> _ACTIVITY_: Sort through the material below and copy each line with "DGND".
____
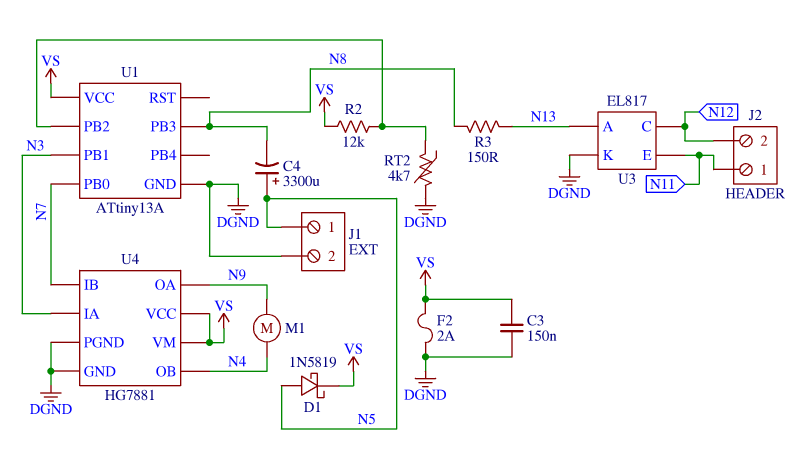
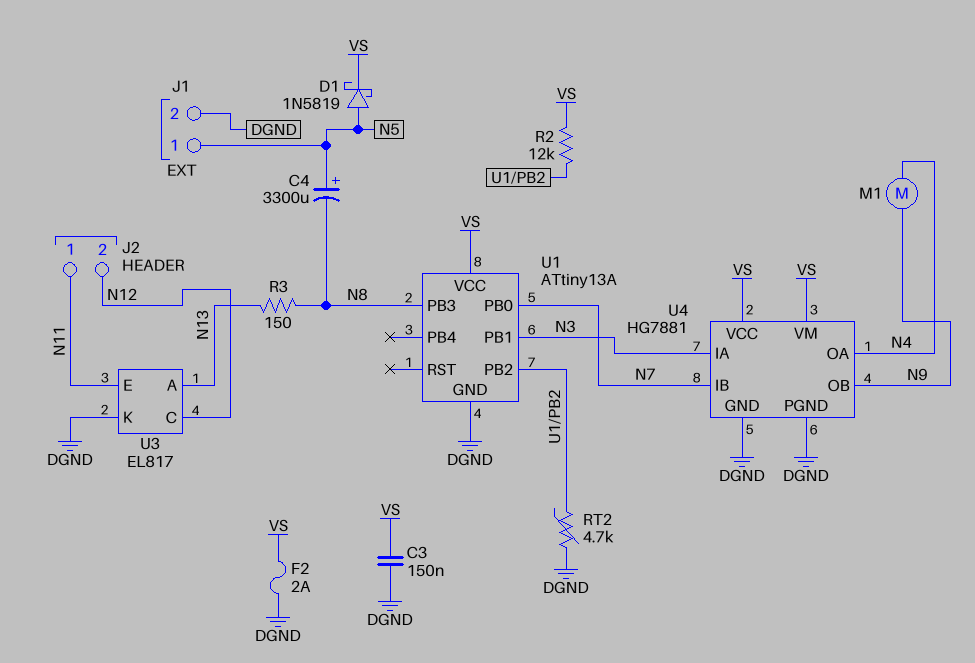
U4 pin OA: N9 -> N4
U4 pin OB: N4 -> N9

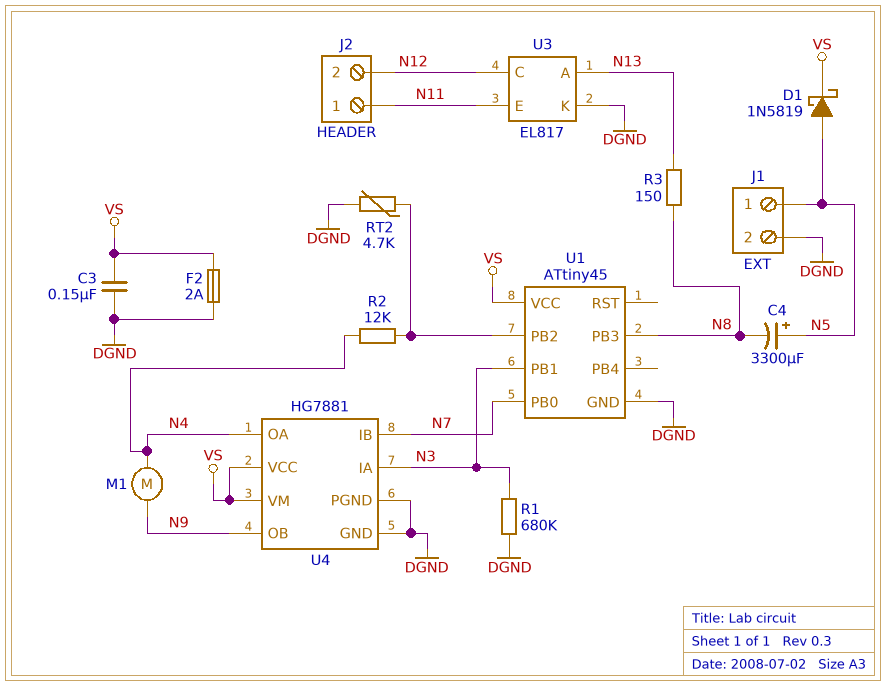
R1: none -> 680k (DGND, N3)
R2: 12k (U1/PB2, VS) -> 12k (N4, U1/PB2)
U1: ATtiny13A -> ATtiny45

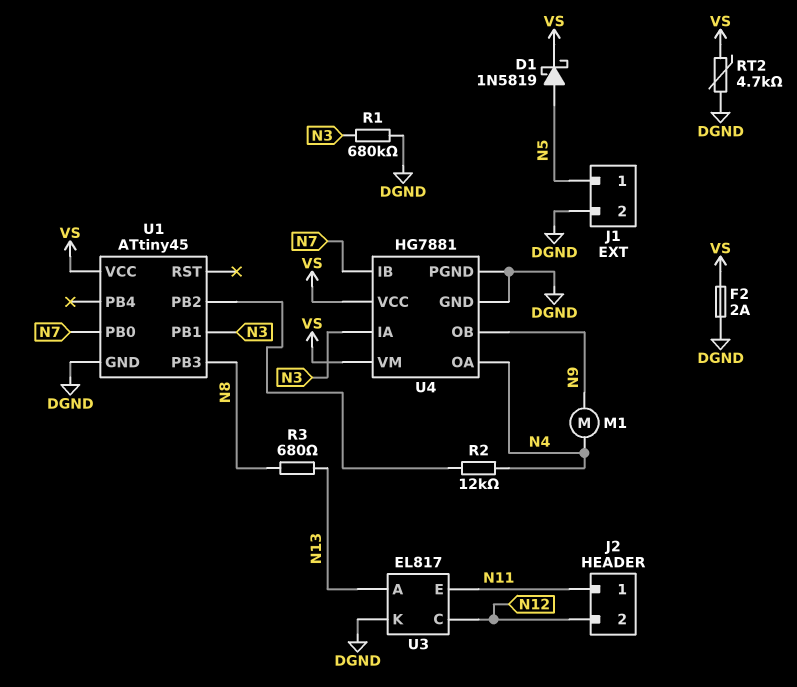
C3: 150nF (DGND, VS) -> none
C4: 3300uF (plus N5, minus N8) -> none
R3: 150 (N8, N13) -> 680 (N8, N13)
RT2: 4.7k (DGND, U1/PB2) -> 4.7k (DGND, VS)

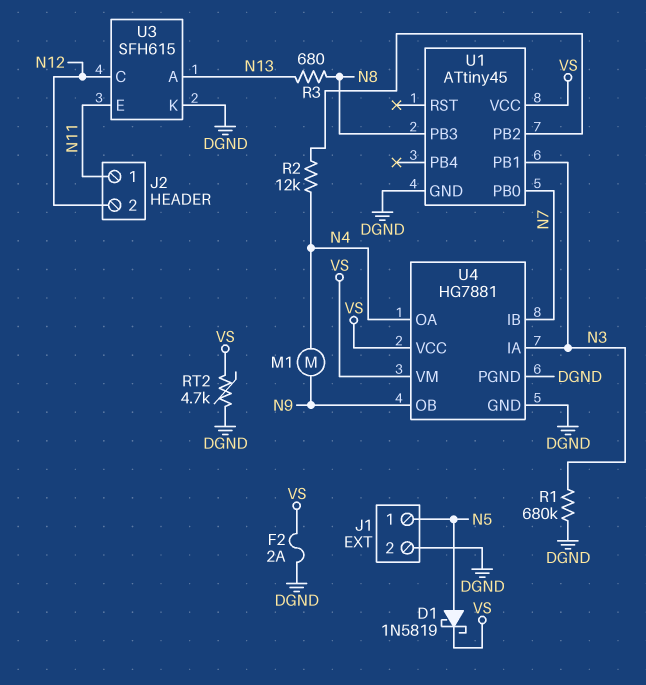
U3: EL817 -> SFH615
____
> _TASK SOLUTION_:
R1: none -> 680k (DGND, N3)
C3: 150nF (DGND, VS) -> none
RT2: 4.7k (DGND, U1/PB2) -> 4.7k (DGND, VS)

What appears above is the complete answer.